_EXERCISE DATA_:
━━━

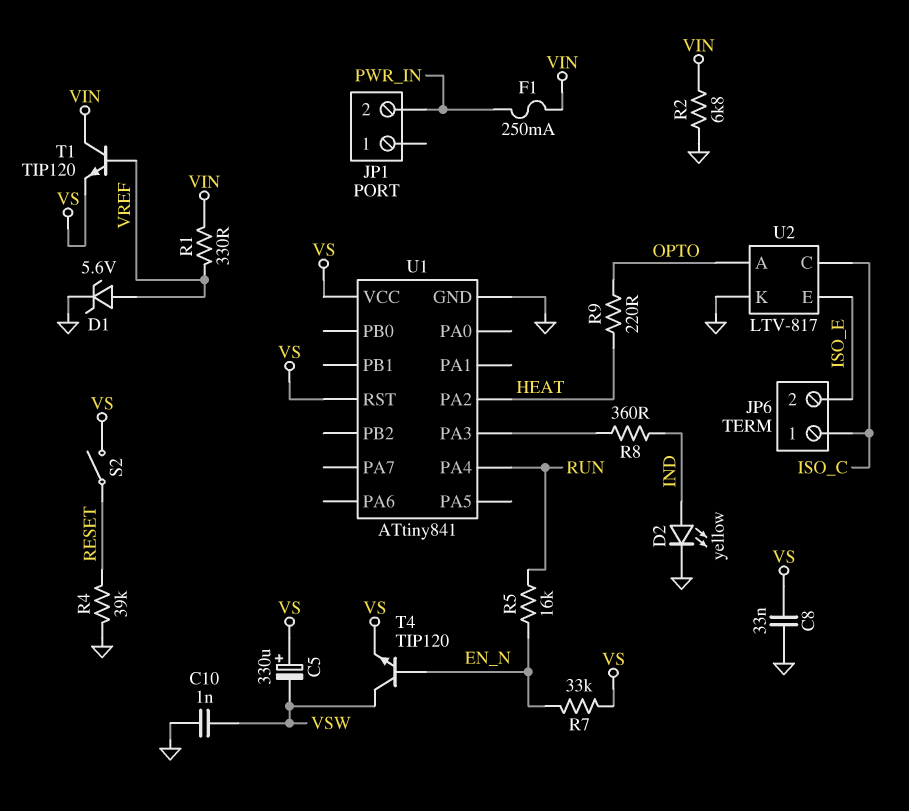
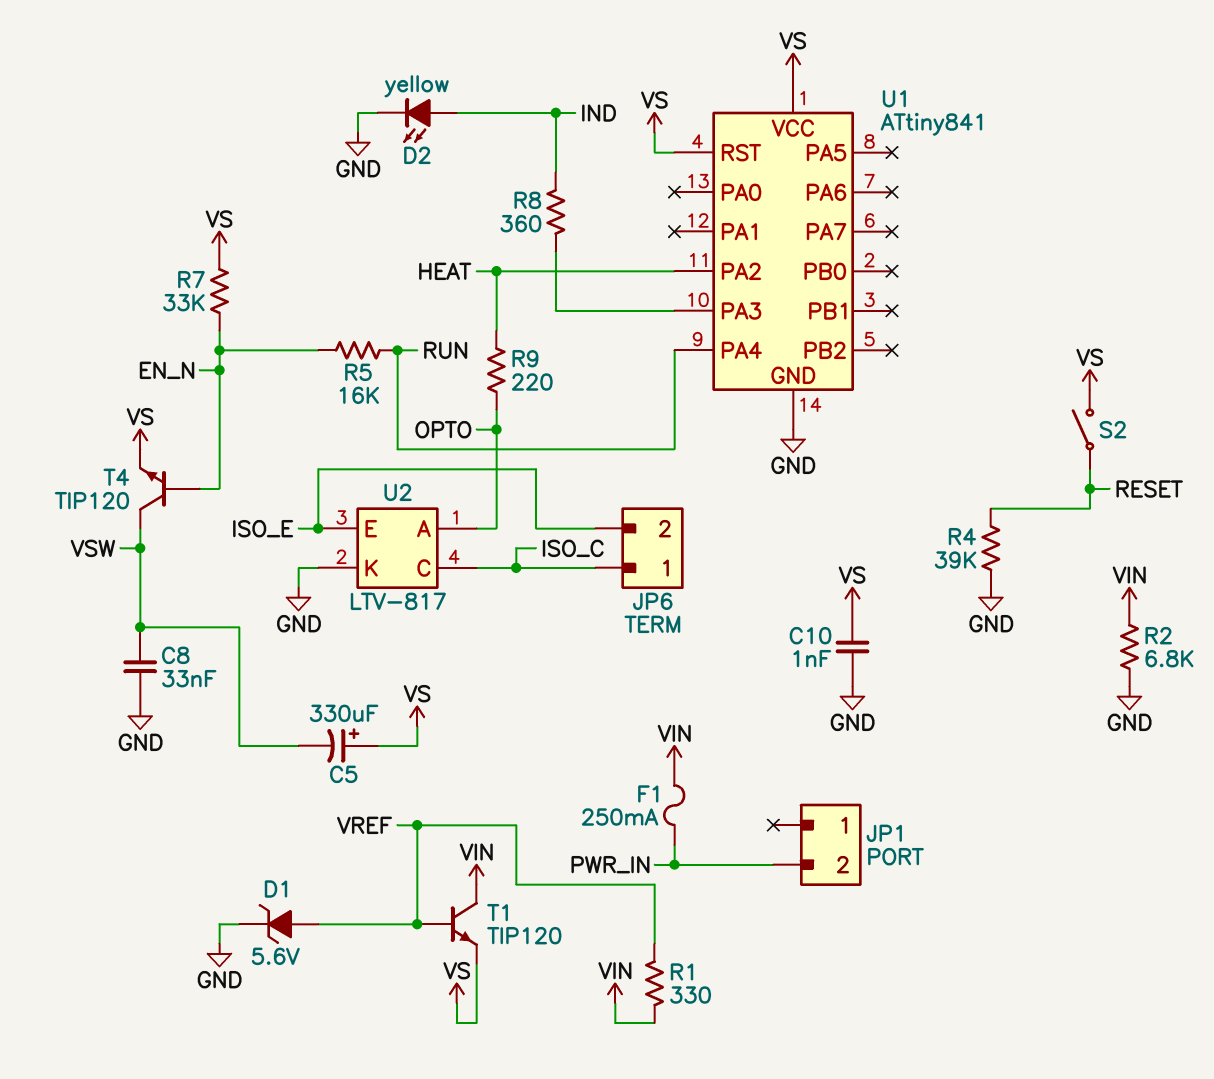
C8: 33nF (GND, VS) -> 33nF (GND, VSW)
C10: 1nF (GND, VSW) -> 1nF (GND, VS)

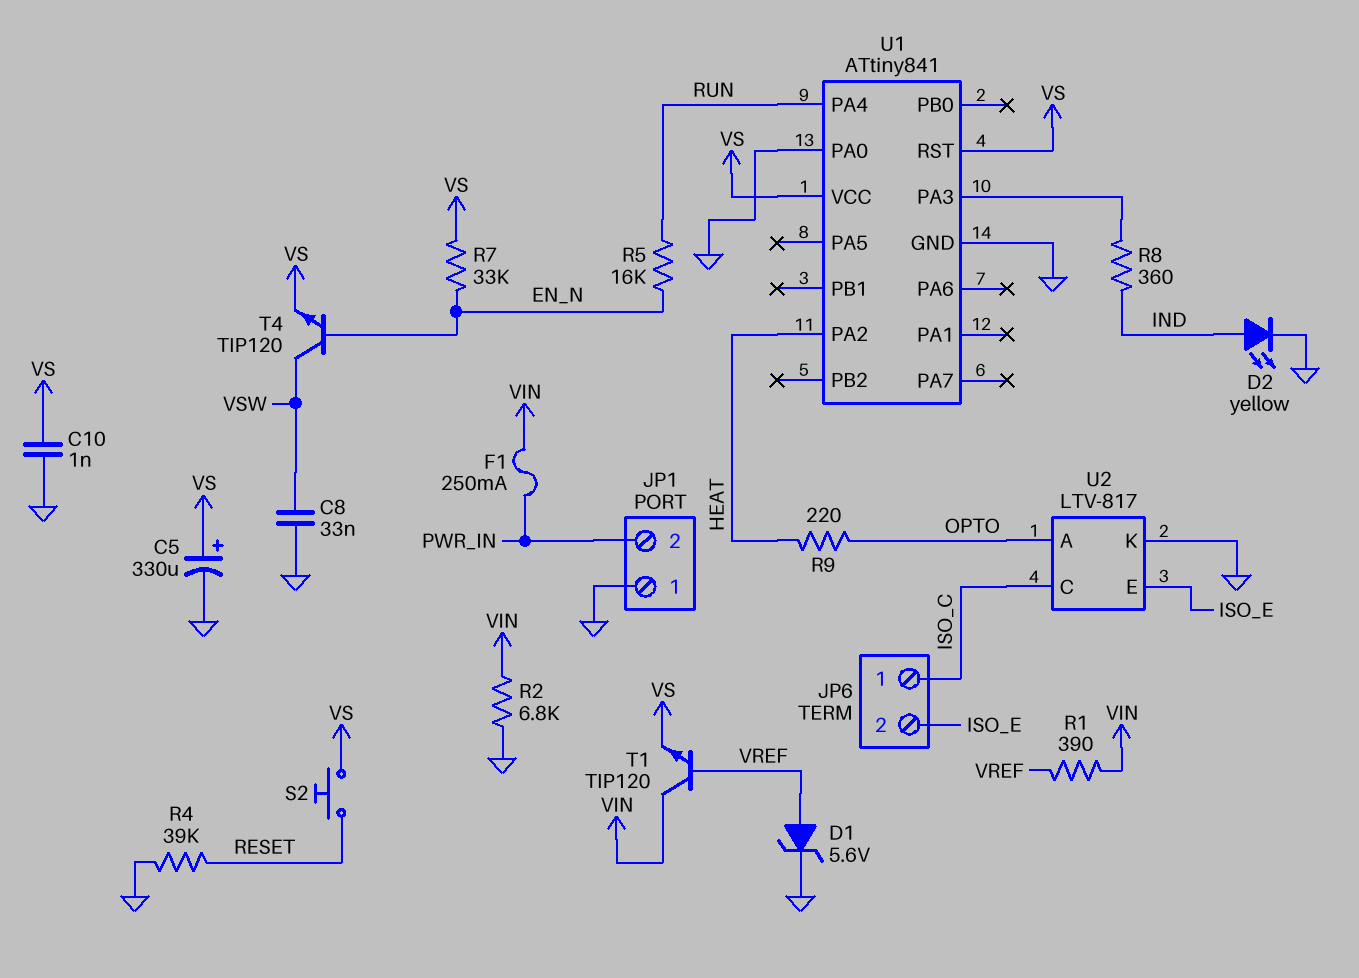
C5: 330uF (plus VS, minus VSW) -> 330uF (plus VS, minus GND)
JP1 pin 1: none -> GND
R1: 330 (VIN, VREF) -> 390 (VIN, VREF)
S2: switch (RESET, VS) -> button (RESET, VS)
U1 pin PA0: none -> GND

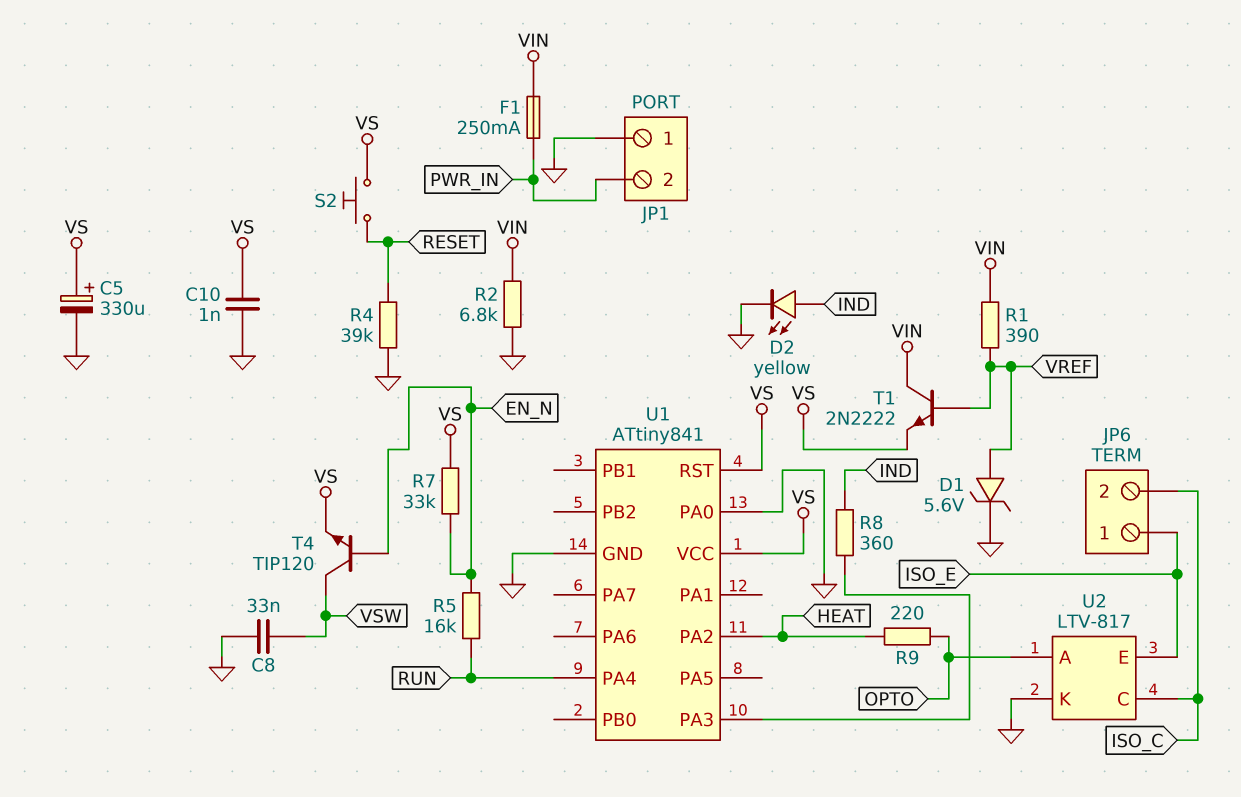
JP6 pin 1: ISO_C -> ISO_E
JP6 pin 2: ISO_E -> ISO_C
T1: NPN TIP120 (B VREF, C VIN, E VS) -> NPN 2N2222 (B VREF, C VIN, E VS)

━━━

_TASK INSTRUCTIONS_: Reproduce, word for word, every line from the start of the records down to and including the line with "JP6 pin 2: ISO_E -> ISO_C"; skip the pictures.

_WRITTEN ANSWER_:
C8: 33nF (GND, VS) -> 33nF (GND, VSW)
C10: 1nF (GND, VSW) -> 1nF (GND, VS)

C5: 330uF (plus VS, minus VSW) -> 330uF (plus VS, minus GND)
JP1 pin 1: none -> GND
R1: 330 (VIN, VREF) -> 390 (VIN, VREF)
S2: switch (RESET, VS) -> button (RESET, VS)
U1 pin PA0: none -> GND

JP6 pin 1: ISO_C -> ISO_E
JP6 pin 2: ISO_E -> ISO_C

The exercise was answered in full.